> _DATA SECTION_
--- START ---
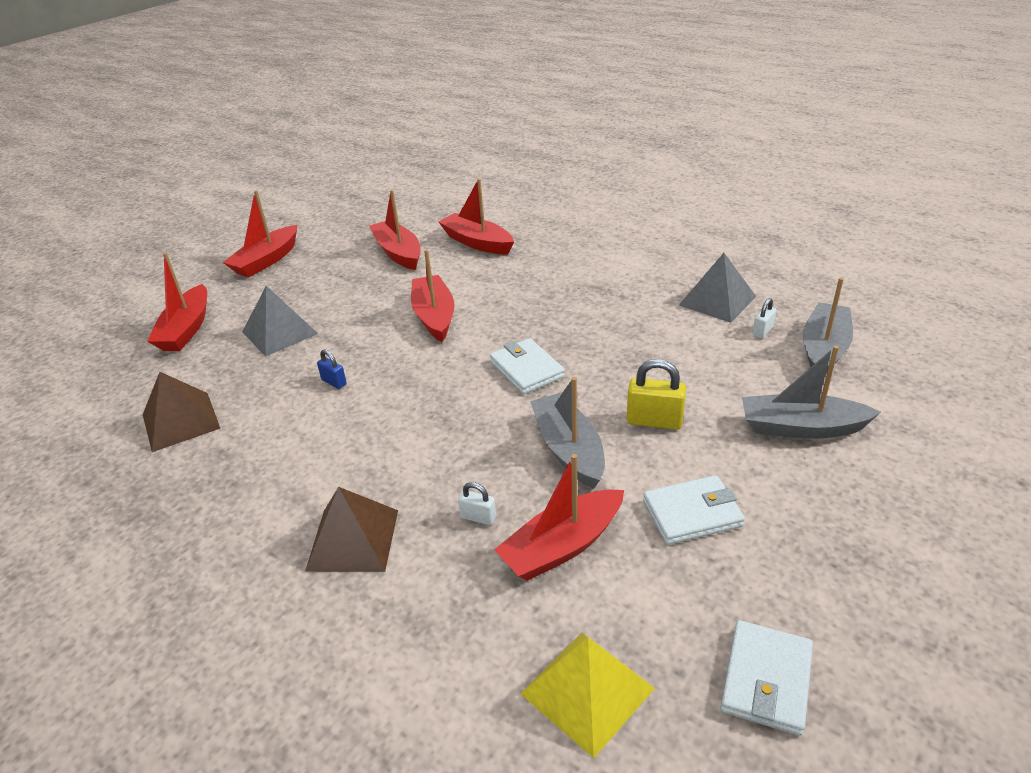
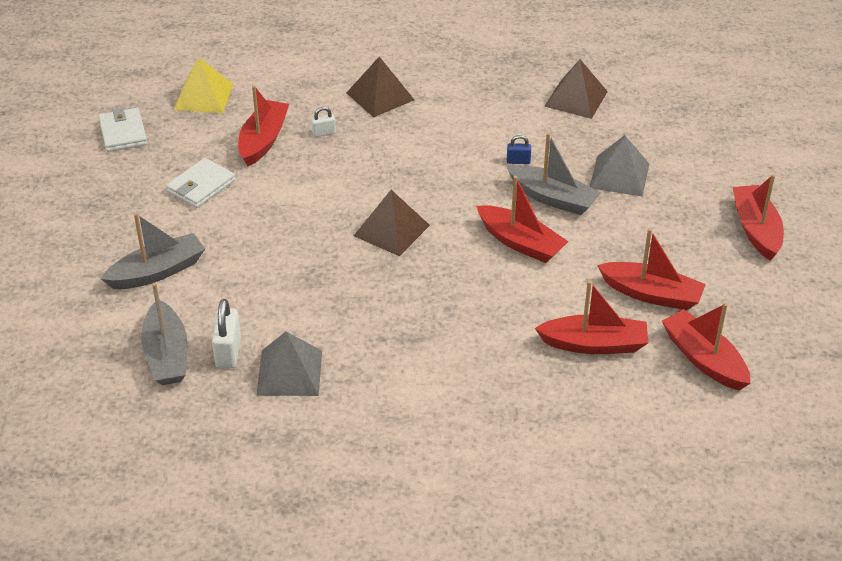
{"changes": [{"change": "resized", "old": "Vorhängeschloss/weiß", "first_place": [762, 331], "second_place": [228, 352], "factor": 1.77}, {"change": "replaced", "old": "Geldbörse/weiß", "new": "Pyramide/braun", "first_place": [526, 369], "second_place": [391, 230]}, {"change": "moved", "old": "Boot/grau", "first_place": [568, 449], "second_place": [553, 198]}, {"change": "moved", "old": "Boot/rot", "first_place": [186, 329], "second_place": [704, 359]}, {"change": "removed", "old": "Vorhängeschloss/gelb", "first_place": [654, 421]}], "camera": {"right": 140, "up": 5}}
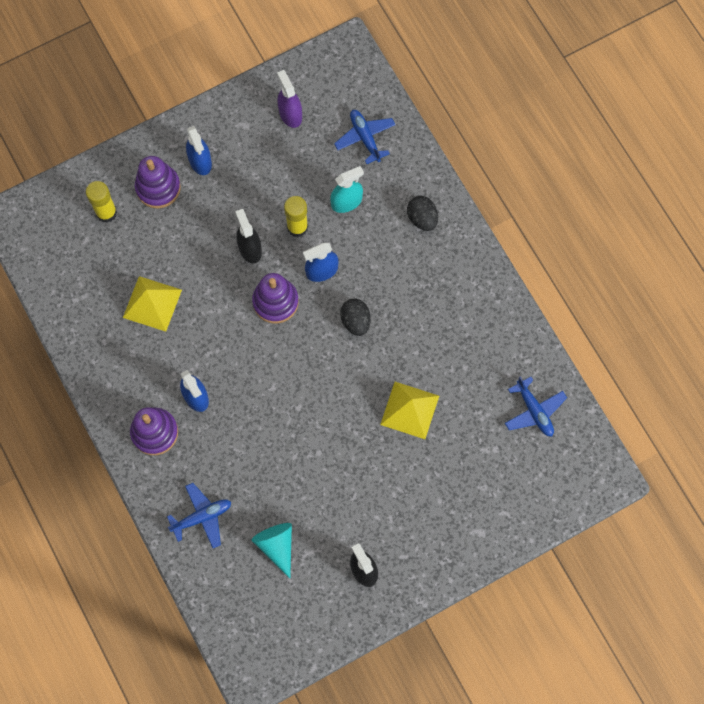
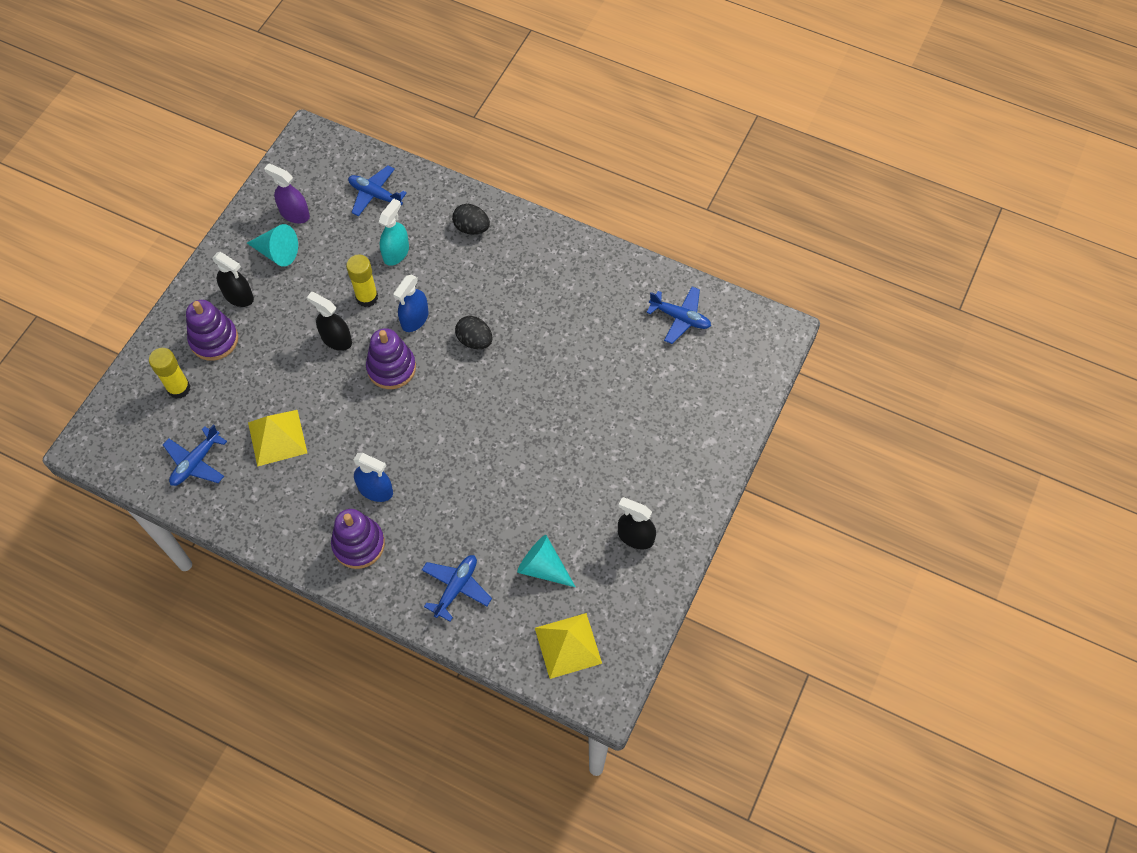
{"changes": [{"change": "added", "new": "Flugzeug/blau", "second_place": [196, 462]}, {"change": "recoloured", "old": "Sprühflasche/blau", "new": "Sprühflasche/schwarz", "first_place": [200, 161], "second_place": [238, 296]}, {"change": "added", "new": "Kegel/türkis", "second_place": [277, 252]}, {"change": "moved", "old": "Pyramide/gelb", "first_place": [410, 410], "second_place": [568, 645]}], "camera": {"right": -35, "up": -10}}
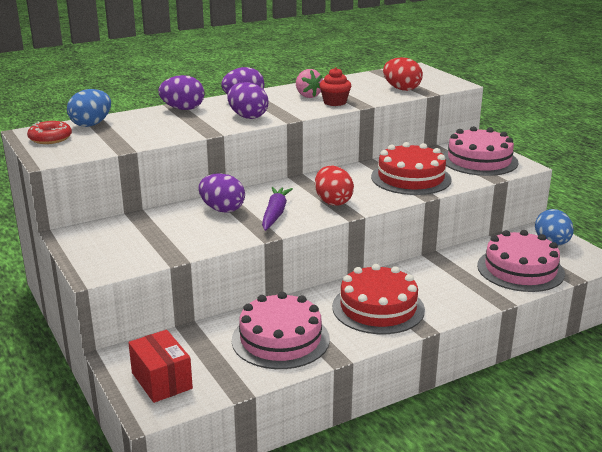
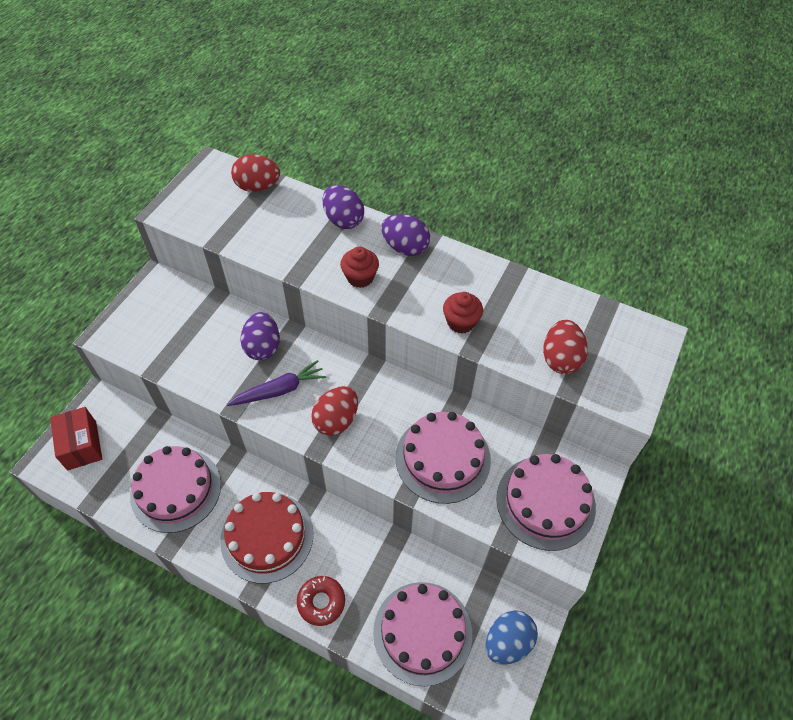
{"changes": [{"change": "turned", "old": "Schachtel/rot", "first_place": [162, 380], "second_place": [82, 445], "degrees": -45}, {"change": "recoloured", "old": "Ei/blau", "new": "Ei/rot", "first_place": [91, 124], "second_place": [258, 187]}, {"change": "moved", "old": "Donut/rot", "first_place": [50, 138], "second_place": [321, 602]}, {"change": "replaced", "old": "Ei/lila", "new": "Muffin/rot", "first_place": [248, 117], "second_place": [360, 277]}, {"change": "recoloured", "old": "Kuchen/rot", "new": "Kuchen/rosa", "first_place": [411, 178], "second_place": [443, 458]}, {"change": "removed", "old": "Erdbeere/rosa", "first_place": [307, 96]}], "camera": {"right": 55, "up": 30}}
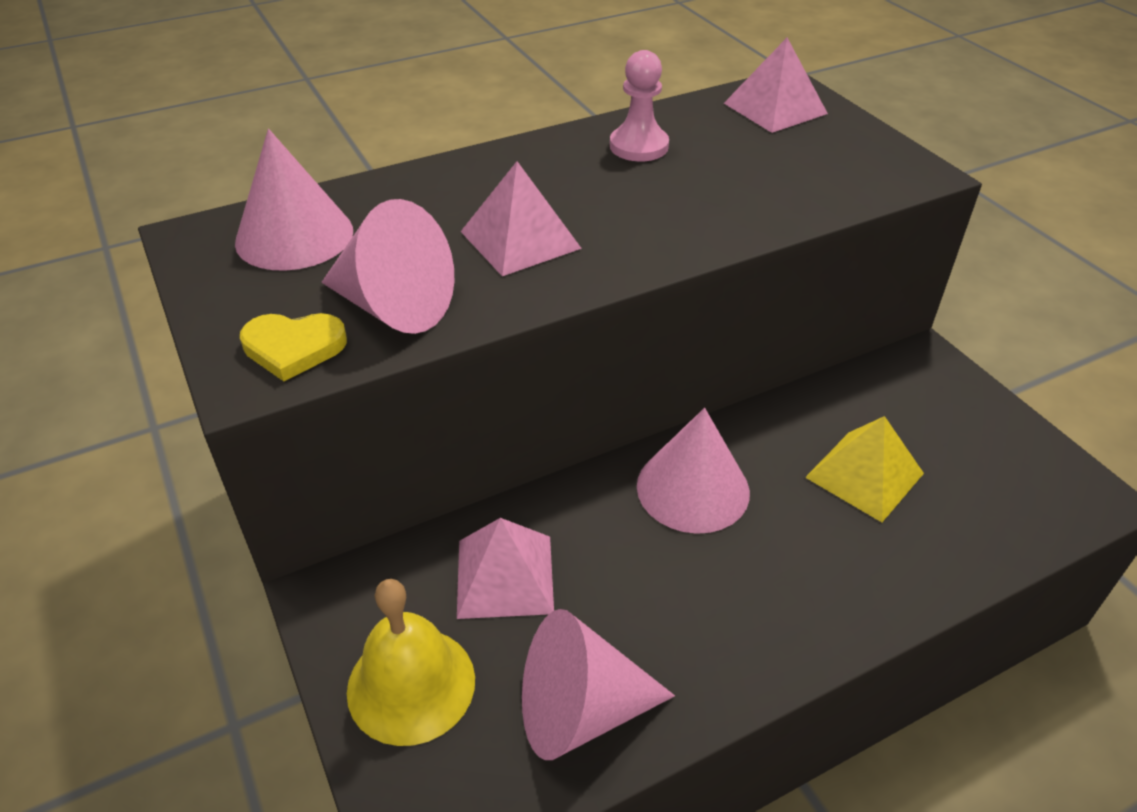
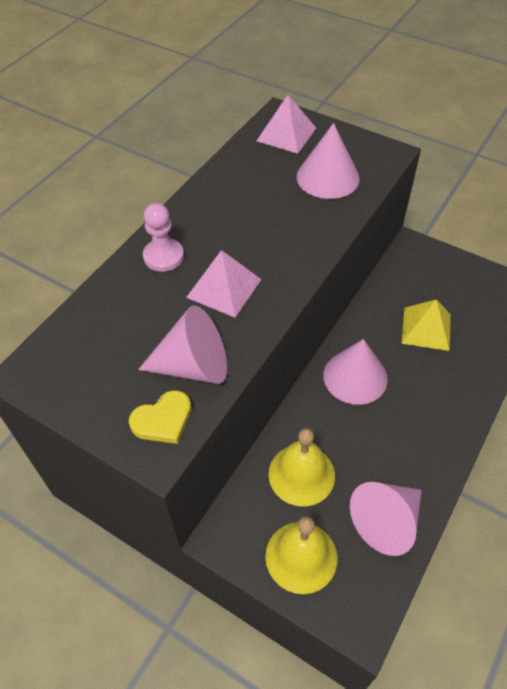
{"changes": [{"change": "moved", "old": "Bauer/rosa", "first_place": [639, 146], "second_place": [163, 256]}, {"change": "replaced", "old": "Pyramide/rosa", "new": "Glocke/gelb", "first_place": [505, 576], "second_place": [301, 474]}, {"change": "moved", "old": "Kegel/rosa", "first_place": [294, 236], "second_place": [328, 177]}], "camera": {"right": -30, "up": 10}}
--- END ---
Wherever a picture appears in the data, please drop it and retype the rest exactly.

> _REPLY TO THE TASK_
{"changes": [{"change": "resized", "old": "Vorhängeschloss/weiß", "first_place": [762, 331], "second_place": [228, 352], "factor": 1.77}, {"change": "replaced", "old": "Geldbörse/weiß", "new": "Pyramide/braun", "first_place": [526, 369], "second_place": [391, 230]}, {"change": "moved", "old": "Boot/grau", "first_place": [568, 449], "second_place": [553, 198]}, {"change": "moved", "old": "Boot/rot", "first_place": [186, 329], "second_place": [704, 359]}, {"change": "removed", "old": "Vorhängeschloss/gelb", "first_place": [654, 421]}], "camera": {"right": 140, "up": 5}}
{"changes": [{"change": "added", "new": "Flugzeug/blau", "second_place": [196, 462]}, {"change": "recoloured", "old": "Sprühflasche/blau", "new": "Sprühflasche/schwarz", "first_place": [200, 161], "second_place": [238, 296]}, {"change": "added", "new": "Kegel/türkis", "second_place": [277, 252]}, {"change": "moved", "old": "Pyramide/gelb", "first_place": [410, 410], "second_place": [568, 645]}], "camera": {"right": -35, "up": -10}}
{"changes": [{"change": "turned", "old": "Schachtel/rot", "first_place": [162, 380], "second_place": [82, 445], "degrees": -45}, {"change": "recoloured", "old": "Ei/blau", "new": "Ei/rot", "first_place": [91, 124], "second_place": [258, 187]}, {"change": "moved", "old": "Donut/rot", "first_place": [50, 138], "second_place": [321, 602]}, {"change": "replaced", "old": "Ei/lila", "new": "Muffin/rot", "first_place": [248, 117], "second_place": [360, 277]}, {"change": "recoloured", "old": "Kuchen/rot", "new": "Kuchen/rosa", "first_place": [411, 178], "second_place": [443, 458]}, {"change": "removed", "old": "Erdbeere/rosa", "first_place": [307, 96]}], "camera": {"right": 55, "up": 30}}
{"changes": [{"change": "moved", "old": "Bauer/rosa", "first_place": [639, 146], "second_place": [163, 256]}, {"change": "replaced", "old": "Pyramide/rosa", "new": "Glocke/gelb", "first_place": [505, 576], "second_place": [301, 474]}, {"change": "moved", "old": "Kegel/rosa", "first_place": [294, 236], "second_place": [328, 177]}], "camera": {"right": -30, "up": 10}}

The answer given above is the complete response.